INPUT DATA:
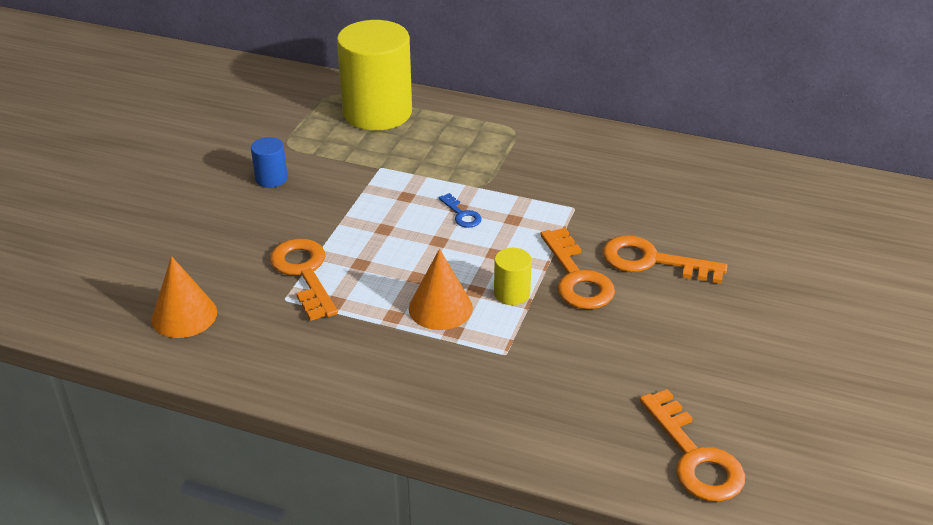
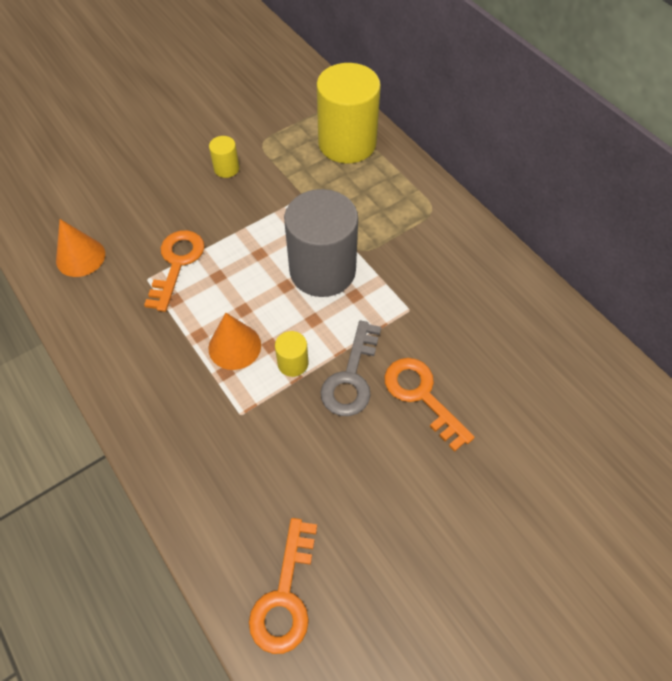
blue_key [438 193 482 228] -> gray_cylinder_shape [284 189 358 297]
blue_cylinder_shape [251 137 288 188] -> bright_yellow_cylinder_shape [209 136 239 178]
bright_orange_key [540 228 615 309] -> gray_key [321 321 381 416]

REQUIRED WORK: Once more, give the listing above exactly, leaving each picture out.

RESULT FOR THIS EXERCISE:
blue_key [438 193 482 228] -> gray_cylinder_shape [284 189 358 297]
blue_cylinder_shape [251 137 288 188] -> bright_yellow_cylinder_shape [209 136 239 178]
bright_orange_key [540 228 615 309] -> gray_key [321 321 381 416]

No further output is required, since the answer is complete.